• INSTRUCTIONS TO FOLLOW
Each record should be copied exactly, and none of them omitted.

• Data excerpts
++++++++++++++++++++

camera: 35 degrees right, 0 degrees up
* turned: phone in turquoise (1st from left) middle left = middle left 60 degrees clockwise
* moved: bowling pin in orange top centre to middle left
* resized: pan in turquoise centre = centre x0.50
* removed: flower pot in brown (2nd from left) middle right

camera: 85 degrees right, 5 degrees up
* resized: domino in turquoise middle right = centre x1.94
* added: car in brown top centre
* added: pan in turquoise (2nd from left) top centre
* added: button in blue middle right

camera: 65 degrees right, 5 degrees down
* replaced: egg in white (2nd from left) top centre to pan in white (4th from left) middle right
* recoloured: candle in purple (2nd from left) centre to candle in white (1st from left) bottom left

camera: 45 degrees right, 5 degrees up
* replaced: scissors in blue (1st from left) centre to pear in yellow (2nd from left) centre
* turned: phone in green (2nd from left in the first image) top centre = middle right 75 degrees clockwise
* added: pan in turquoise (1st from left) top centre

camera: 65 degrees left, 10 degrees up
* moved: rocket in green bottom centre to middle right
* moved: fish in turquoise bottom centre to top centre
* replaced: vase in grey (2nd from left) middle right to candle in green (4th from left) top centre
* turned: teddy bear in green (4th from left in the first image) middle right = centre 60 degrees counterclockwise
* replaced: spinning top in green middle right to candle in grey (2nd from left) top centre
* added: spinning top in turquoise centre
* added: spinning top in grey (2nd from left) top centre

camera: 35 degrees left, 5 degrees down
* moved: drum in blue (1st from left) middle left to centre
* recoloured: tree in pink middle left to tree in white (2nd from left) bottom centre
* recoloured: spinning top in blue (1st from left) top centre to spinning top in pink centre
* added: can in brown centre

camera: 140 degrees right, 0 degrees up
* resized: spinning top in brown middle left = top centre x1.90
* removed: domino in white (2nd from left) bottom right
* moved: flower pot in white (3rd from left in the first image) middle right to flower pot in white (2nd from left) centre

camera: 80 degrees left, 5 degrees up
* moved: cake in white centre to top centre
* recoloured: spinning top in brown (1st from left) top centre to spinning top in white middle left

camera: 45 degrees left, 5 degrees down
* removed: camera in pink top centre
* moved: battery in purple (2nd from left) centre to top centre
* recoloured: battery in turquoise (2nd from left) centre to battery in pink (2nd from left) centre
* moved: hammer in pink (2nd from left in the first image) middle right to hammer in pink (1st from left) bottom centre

++++++++++++++++++++

• PROBLEM SOLUTION
camera: 35 degrees right, 0 degrees up
* turned: phone in turquoise (1st from left) middle left = middle left 60 degrees clockwise
* moved: bowling pin in orange top centre to middle left
* resized: pan in turquoise centre = centre x0.50
* removed: flower pot in brown (2nd from left) middle right

camera: 85 degrees right, 5 degrees up
* resized: domino in turquoise middle right = centre x1.94
* added: car in brown top centre
* added: pan in turquoise (2nd from left) top centre
* added: button in blue middle right

camera: 65 degrees right, 5 degrees down
* replaced: egg in white (2nd from left) top centre to pan in white (4th from left) middle right
* recoloured: candle in purple (2nd from left) centre to candle in white (1st from left) bottom left

camera: 45 degrees right, 5 degrees up
* replaced: scissors in blue (1st from left) centre to pear in yellow (2nd from left) centre
* turned: phone in green (2nd from left in the first image) top centre = middle right 75 degrees clockwise
* added: pan in turquoise (1st from left) top centre

camera: 65 degrees left, 10 degrees up
* moved: rocket in green bottom centre to middle right
* moved: fish in turquoise bottom centre to top centre
* replaced: vase in grey (2nd from left) middle right to candle in green (4th from left) top centre
* turned: teddy bear in green (4th from left in the first image) middle right = centre 60 degrees counterclockwise
* replaced: spinning top in green middle right to candle in grey (2nd from left) top centre
* added: spinning top in turquoise centre
* added: spinning top in grey (2nd from left) top centre

camera: 35 degrees left, 5 degrees down
* moved: drum in blue (1st from left) middle left to centre
* recoloured: tree in pink middle left to tree in white (2nd from left) bottom centre
* recoloured: spinning top in blue (1st from left) top centre to spinning top in pink centre
* added: can in brown centre

camera: 140 degrees right, 0 degrees up
* resized: spinning top in brown middle left = top centre x1.90
* removed: domino in white (2nd from left) bottom right
* moved: flower pot in white (3rd from left in the first image) middle right to flower pot in white (2nd from left) centre

camera: 80 degrees left, 5 degrees up
* moved: cake in white centre to top centre
* recoloured: spinning top in brown (1st from left) top centre to spinning top in white middle left

camera: 45 degrees left, 5 degrees down
* removed: camera in pink top centre
* moved: battery in purple (2nd from left) centre to top centre
* recoloured: battery in turquoise (2nd from left) centre to battery in pink (2nd from left) centre
* moved: hammer in pink (2nd from left in the first image) middle right to hammer in pink (1st from left) bottom centre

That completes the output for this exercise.